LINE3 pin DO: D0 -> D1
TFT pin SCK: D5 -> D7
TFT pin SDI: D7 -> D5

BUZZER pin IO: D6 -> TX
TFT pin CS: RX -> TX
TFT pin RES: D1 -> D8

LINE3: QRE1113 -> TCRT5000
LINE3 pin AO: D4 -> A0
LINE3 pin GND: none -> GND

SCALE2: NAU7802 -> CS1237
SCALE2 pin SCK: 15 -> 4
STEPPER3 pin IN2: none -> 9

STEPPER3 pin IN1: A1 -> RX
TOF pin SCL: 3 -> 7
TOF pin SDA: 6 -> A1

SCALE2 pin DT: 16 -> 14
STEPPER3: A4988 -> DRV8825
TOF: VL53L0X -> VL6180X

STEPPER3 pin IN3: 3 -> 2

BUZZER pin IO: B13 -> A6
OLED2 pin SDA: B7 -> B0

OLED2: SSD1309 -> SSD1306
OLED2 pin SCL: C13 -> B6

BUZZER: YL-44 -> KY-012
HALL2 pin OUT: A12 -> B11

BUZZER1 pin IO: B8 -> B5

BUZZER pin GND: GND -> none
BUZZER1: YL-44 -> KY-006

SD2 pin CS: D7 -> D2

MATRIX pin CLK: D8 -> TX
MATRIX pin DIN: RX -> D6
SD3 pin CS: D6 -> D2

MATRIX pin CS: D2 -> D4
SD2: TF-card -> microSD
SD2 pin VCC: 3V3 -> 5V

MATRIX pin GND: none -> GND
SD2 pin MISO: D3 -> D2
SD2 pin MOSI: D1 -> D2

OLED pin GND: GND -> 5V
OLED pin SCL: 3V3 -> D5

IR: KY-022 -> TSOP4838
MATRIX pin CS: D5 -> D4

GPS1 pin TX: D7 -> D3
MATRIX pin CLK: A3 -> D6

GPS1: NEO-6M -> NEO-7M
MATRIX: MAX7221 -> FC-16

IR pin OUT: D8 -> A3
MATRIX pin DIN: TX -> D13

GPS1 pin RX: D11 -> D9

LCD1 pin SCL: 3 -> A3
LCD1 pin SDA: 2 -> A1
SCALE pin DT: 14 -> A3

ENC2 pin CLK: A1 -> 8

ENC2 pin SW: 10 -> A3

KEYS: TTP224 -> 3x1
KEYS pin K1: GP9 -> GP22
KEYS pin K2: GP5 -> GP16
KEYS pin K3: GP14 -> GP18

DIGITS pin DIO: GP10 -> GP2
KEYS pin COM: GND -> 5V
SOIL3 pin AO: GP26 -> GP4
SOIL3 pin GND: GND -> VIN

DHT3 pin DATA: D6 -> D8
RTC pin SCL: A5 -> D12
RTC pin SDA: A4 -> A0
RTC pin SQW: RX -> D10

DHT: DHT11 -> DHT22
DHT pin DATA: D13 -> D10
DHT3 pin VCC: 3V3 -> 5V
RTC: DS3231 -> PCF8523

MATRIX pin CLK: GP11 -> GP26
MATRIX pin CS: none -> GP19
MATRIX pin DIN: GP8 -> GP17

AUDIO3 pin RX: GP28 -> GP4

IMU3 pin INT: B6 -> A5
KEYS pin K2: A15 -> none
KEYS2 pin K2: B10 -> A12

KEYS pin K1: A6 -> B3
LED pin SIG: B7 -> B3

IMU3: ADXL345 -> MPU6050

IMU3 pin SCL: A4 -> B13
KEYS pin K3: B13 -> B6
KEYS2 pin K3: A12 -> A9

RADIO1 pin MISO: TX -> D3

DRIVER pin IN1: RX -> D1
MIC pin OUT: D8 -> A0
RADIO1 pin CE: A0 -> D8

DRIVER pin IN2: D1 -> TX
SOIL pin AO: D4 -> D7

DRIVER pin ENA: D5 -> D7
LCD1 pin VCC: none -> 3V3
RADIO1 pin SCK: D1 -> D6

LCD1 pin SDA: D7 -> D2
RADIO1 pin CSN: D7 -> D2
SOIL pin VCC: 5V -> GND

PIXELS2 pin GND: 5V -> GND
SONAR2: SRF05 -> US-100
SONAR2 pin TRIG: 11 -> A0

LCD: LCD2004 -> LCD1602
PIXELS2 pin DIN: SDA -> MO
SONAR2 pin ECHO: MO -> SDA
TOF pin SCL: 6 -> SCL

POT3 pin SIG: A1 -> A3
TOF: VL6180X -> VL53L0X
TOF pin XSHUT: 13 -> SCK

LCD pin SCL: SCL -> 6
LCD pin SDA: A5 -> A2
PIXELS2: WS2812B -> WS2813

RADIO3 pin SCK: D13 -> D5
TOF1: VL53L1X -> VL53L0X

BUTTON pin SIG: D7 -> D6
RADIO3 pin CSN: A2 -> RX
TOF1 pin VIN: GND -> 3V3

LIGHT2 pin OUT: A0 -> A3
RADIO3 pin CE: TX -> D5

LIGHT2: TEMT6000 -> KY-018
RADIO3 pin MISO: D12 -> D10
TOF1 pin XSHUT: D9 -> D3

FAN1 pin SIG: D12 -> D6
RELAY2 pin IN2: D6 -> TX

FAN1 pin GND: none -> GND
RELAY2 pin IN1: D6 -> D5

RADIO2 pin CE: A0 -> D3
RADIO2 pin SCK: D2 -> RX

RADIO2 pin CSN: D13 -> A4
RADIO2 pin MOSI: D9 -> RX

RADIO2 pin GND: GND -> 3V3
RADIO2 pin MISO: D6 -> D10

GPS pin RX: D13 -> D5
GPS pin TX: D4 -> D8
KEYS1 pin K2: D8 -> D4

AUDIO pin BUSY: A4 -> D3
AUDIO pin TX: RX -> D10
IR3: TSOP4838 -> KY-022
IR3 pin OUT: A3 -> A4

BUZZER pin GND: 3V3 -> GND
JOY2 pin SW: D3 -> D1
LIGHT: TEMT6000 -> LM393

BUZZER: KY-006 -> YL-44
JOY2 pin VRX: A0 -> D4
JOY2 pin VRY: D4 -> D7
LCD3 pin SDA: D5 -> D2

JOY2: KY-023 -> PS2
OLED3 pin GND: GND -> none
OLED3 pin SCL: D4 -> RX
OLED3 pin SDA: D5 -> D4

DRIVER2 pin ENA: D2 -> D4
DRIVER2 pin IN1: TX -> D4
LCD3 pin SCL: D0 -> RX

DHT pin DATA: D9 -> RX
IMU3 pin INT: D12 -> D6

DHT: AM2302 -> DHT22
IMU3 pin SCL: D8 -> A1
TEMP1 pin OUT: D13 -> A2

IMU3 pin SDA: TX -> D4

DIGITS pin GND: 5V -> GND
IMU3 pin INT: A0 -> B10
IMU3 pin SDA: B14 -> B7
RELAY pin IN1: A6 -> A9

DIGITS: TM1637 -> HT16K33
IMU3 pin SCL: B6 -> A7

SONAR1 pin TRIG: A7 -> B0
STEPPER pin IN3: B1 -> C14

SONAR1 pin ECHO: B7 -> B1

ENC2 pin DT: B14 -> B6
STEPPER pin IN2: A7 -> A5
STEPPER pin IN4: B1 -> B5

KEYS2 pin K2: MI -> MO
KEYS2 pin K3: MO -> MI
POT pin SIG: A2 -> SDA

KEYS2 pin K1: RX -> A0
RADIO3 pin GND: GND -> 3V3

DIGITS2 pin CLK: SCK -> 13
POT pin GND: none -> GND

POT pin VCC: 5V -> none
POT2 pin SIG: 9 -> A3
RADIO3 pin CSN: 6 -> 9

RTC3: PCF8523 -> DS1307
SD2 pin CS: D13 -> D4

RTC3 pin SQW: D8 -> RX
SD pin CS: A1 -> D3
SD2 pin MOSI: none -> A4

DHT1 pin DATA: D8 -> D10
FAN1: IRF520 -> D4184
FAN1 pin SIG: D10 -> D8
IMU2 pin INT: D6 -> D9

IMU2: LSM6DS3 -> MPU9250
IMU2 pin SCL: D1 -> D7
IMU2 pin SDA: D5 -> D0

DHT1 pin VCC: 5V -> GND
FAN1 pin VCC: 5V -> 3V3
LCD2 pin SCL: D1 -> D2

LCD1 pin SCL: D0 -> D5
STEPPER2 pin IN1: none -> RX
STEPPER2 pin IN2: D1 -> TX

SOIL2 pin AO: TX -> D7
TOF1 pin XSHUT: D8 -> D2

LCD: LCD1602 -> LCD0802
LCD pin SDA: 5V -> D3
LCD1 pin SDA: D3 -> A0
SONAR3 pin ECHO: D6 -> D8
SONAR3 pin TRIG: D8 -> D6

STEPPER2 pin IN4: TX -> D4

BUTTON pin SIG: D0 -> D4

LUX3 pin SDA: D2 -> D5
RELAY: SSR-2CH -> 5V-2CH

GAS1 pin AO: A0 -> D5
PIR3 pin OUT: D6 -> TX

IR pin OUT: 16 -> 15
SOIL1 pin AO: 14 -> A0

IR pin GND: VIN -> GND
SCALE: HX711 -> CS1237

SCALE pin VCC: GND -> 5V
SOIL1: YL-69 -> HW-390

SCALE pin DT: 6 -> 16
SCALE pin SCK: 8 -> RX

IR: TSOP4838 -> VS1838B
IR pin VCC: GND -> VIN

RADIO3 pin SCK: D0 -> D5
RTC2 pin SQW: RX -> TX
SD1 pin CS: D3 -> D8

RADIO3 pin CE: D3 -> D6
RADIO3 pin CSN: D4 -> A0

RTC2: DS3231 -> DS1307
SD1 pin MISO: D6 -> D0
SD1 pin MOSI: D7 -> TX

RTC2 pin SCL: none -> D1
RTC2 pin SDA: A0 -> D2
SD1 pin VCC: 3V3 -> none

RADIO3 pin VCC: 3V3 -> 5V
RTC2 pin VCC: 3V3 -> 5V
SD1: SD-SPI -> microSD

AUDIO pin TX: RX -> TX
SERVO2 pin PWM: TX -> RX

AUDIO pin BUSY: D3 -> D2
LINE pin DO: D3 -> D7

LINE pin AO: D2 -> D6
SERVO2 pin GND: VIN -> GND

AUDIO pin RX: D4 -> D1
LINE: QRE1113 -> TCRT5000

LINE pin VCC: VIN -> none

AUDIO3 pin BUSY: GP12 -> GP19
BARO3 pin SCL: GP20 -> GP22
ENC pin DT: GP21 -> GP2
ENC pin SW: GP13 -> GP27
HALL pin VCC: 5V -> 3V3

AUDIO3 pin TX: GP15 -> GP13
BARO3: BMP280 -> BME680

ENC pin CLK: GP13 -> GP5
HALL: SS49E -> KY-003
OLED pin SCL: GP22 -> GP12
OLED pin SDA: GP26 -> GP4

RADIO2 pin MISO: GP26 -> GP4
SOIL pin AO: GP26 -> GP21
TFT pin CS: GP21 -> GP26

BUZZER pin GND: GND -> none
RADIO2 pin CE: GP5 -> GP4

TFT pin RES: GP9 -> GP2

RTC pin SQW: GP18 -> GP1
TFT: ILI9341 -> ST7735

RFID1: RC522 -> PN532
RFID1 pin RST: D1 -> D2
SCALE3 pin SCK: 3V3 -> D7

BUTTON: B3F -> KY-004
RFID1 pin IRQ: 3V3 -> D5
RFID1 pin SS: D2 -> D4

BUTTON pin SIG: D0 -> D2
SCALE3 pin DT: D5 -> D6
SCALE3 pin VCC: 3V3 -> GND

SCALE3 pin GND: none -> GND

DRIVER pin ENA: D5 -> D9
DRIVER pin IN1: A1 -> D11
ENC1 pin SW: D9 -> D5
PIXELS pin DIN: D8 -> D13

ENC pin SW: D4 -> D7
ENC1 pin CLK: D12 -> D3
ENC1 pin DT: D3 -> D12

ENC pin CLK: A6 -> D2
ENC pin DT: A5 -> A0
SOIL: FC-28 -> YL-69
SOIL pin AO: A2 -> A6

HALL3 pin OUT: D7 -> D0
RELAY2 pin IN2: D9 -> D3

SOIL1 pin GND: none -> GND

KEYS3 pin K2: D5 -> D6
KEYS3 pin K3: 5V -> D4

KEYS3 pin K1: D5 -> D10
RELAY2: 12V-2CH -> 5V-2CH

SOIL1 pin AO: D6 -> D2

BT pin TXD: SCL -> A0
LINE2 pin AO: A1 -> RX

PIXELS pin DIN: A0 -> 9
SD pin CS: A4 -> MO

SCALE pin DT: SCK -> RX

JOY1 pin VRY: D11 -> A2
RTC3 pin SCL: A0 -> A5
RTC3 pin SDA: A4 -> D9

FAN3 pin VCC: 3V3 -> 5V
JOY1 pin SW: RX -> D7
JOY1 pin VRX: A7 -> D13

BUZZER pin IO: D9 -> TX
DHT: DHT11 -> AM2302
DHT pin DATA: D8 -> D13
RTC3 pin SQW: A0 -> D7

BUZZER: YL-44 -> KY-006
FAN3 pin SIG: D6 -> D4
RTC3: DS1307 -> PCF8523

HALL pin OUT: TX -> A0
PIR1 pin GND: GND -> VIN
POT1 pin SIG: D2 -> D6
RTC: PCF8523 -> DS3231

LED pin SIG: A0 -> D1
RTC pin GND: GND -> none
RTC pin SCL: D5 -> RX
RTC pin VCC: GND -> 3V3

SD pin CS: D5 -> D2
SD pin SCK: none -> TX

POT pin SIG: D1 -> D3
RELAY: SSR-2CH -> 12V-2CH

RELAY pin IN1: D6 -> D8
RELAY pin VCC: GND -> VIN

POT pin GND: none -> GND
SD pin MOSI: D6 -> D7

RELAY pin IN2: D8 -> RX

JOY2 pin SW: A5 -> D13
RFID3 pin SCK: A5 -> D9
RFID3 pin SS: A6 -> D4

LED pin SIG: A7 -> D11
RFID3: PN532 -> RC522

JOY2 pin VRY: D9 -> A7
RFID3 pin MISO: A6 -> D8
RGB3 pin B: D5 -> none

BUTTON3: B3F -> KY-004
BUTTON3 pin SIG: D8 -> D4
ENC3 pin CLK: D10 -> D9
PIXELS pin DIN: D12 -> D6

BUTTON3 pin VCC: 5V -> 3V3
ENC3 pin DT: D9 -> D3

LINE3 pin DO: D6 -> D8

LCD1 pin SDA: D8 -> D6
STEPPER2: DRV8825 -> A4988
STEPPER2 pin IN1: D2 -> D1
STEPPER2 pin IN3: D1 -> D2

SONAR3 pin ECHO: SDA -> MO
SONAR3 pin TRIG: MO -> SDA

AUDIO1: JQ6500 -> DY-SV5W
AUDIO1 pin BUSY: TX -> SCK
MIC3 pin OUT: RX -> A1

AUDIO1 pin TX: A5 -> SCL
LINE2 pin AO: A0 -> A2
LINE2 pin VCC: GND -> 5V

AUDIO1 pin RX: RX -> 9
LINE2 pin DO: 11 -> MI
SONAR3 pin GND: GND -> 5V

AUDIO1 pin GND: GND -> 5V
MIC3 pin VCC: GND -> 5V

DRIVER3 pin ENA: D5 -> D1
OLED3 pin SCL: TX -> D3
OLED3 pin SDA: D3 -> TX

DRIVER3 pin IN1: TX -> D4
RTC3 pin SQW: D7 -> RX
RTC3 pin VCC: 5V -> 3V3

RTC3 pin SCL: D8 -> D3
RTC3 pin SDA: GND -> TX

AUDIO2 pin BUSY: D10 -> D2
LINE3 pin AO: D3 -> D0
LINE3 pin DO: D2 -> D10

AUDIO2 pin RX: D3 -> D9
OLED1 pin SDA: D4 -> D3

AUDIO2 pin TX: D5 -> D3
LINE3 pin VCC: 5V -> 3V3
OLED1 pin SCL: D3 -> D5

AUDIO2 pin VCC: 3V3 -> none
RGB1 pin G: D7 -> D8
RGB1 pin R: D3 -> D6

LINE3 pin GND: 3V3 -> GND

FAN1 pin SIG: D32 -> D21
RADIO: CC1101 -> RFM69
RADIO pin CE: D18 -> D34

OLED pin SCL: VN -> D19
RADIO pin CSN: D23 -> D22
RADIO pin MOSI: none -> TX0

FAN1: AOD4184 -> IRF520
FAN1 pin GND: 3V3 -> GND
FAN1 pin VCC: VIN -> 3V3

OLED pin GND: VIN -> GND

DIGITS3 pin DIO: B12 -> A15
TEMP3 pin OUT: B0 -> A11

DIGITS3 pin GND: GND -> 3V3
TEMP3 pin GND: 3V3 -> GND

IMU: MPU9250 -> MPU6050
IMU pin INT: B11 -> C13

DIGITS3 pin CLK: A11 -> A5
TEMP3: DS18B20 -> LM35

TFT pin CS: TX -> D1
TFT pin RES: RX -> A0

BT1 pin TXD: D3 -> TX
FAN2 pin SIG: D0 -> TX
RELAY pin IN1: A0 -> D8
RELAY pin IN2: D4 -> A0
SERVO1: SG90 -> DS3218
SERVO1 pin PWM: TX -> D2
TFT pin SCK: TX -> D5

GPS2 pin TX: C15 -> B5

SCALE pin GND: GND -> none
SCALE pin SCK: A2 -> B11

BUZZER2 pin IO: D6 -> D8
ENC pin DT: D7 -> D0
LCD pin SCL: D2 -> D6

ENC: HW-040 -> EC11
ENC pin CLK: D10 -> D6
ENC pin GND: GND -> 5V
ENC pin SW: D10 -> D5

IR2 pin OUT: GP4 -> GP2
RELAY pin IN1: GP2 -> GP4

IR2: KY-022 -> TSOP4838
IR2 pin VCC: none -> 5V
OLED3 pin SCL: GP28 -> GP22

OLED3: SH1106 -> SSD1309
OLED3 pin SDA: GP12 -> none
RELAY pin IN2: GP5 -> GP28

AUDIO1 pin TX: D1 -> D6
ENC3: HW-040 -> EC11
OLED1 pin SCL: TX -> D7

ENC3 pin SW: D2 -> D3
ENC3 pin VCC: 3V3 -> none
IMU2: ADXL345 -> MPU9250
——
**Problem requirements**.
The answer is the run of lines above from the line containing "STEPPER2 pin IN4: TX -> D4" through the line containing "SCALE pin VCC: GND -> 5V", copied exactly and alone.

**Answer box**.
STEPPER2 pin IN4: TX -> D4

BUTTON pin SIG: D0 -> D4

LUX3 pin SDA: D2 -> D5
RELAY: SSR-2CH -> 5V-2CH

GAS1 pin AO: A0 -> D5
PIR3 pin OUT: D6 -> TX

IR pin OUT: 16 -> 15
SOIL1 pin AO: 14 -> A0

IR pin GND: VIN -> GND
SCALE: HX711 -> CS1237

SCALE pin VCC: GND -> 5V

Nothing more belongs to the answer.